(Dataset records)
= = = =
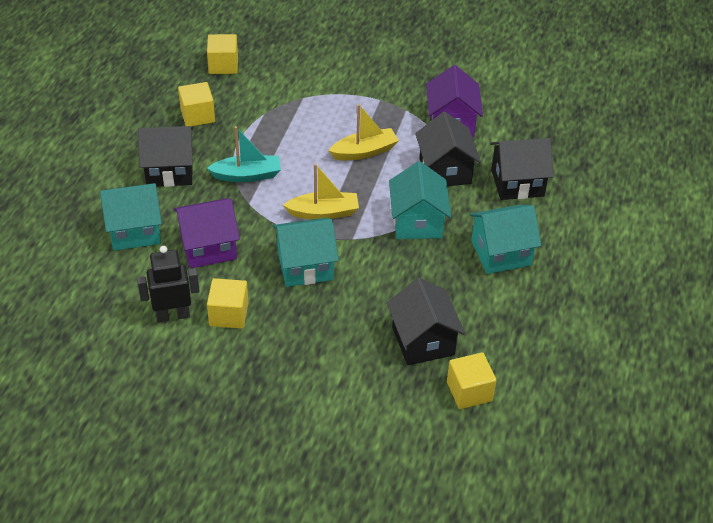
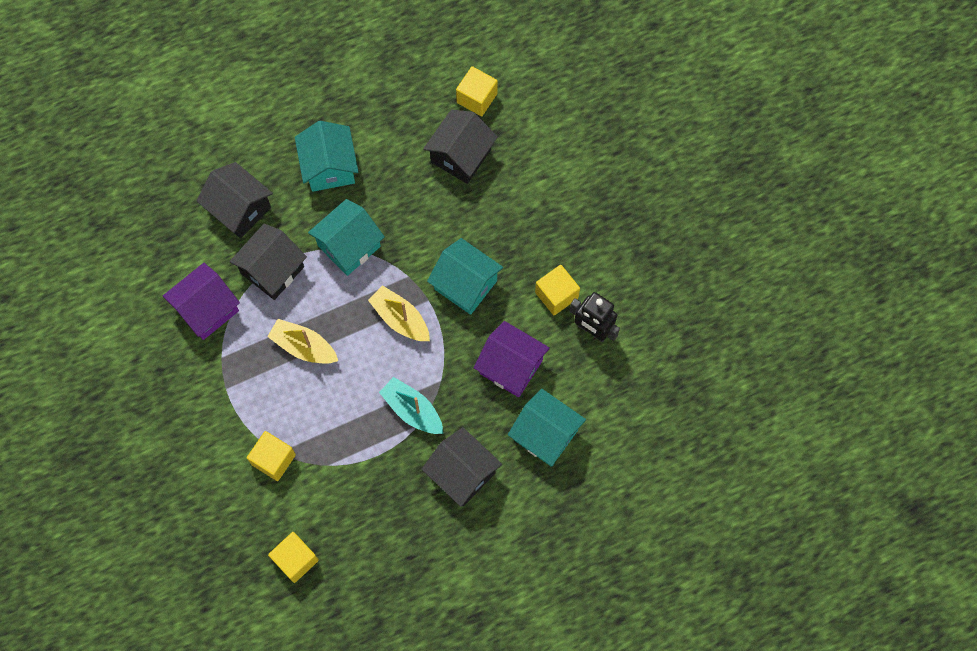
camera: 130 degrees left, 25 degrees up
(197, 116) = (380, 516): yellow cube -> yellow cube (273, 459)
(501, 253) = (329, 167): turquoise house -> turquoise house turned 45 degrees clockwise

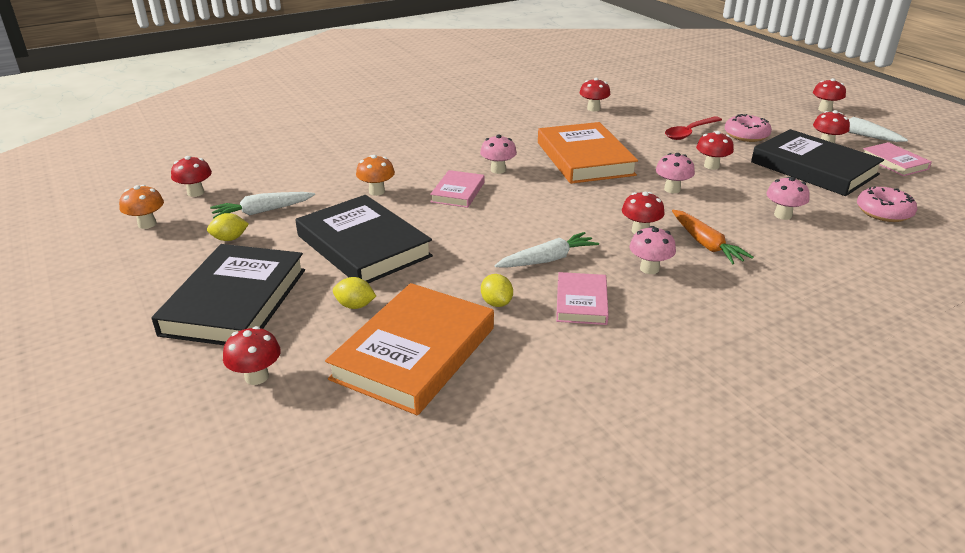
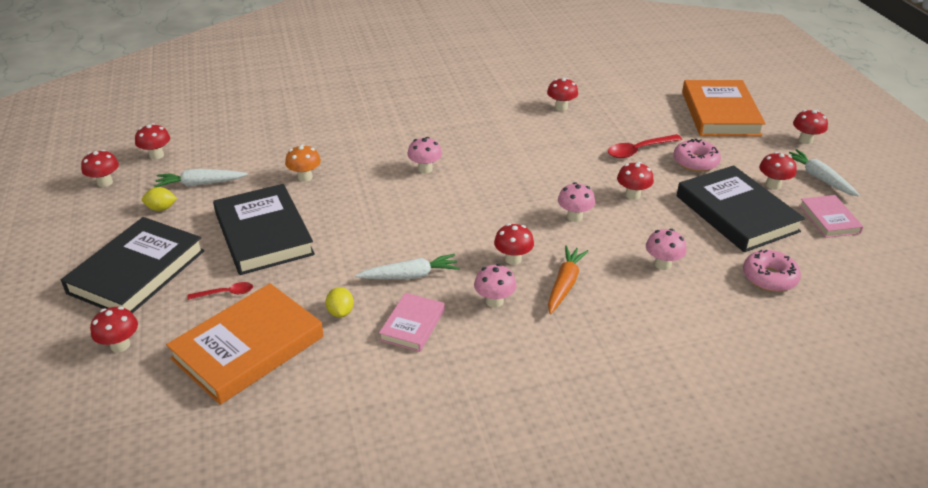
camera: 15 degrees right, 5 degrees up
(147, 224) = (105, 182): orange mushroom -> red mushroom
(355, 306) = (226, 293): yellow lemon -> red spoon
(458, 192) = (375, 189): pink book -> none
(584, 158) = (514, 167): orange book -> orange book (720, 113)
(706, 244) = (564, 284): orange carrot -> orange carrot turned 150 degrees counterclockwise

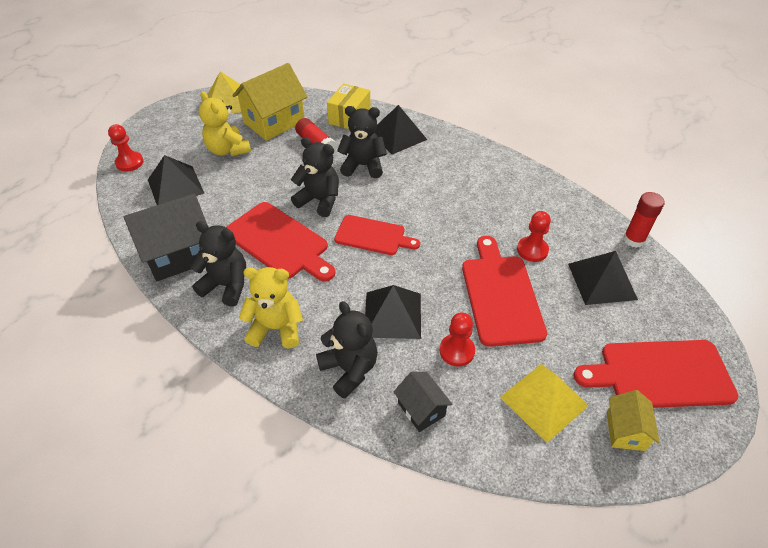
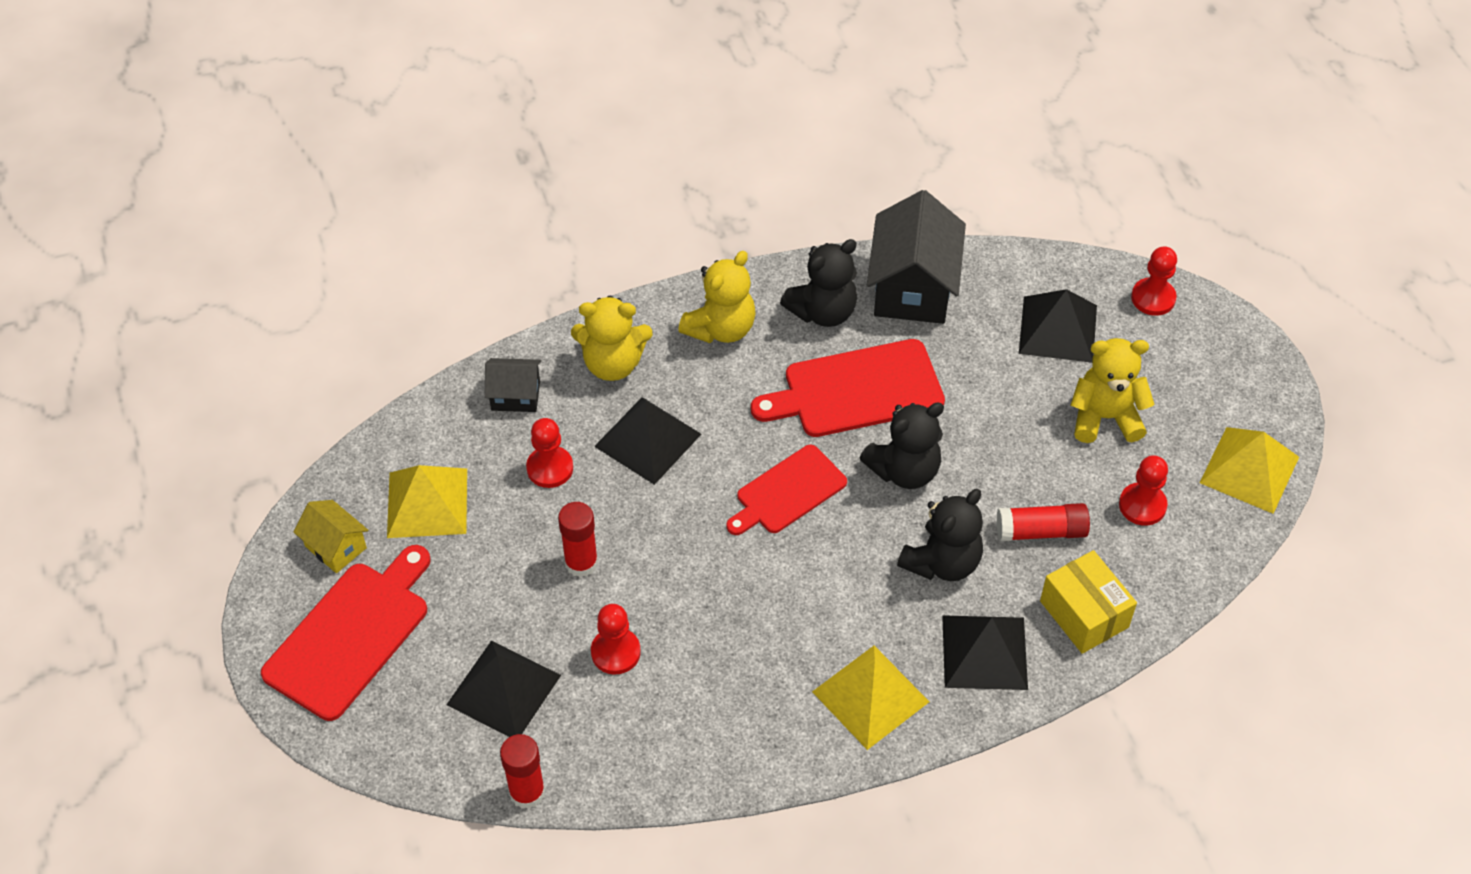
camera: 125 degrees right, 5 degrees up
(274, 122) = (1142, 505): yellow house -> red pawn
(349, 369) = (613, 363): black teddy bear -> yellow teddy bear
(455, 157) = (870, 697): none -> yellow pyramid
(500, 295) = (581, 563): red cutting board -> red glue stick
= = = =
◆ **Task instructions**: The answer must be an exact copy of the lines from the one that holds "(501, 253) = (329, 167): turquoise" through the end of the data, both included, with no pictures.

◆ **Task result**:
(501, 253) = (329, 167): turquoise house -> turquoise house turned 45 degrees clockwise

camera: 15 degrees right, 5 degrees up
(147, 224) = (105, 182): orange mushroom -> red mushroom
(355, 306) = (226, 293): yellow lemon -> red spoon
(458, 192) = (375, 189): pink book -> none
(584, 158) = (514, 167): orange book -> orange book (720, 113)
(706, 244) = (564, 284): orange carrot -> orange carrot turned 150 degrees counterclockwise

camera: 125 degrees right, 5 degrees up
(274, 122) = (1142, 505): yellow house -> red pawn
(349, 369) = (613, 363): black teddy bear -> yellow teddy bear
(455, 157) = (870, 697): none -> yellow pyramid
(500, 295) = (581, 563): red cutting board -> red glue stick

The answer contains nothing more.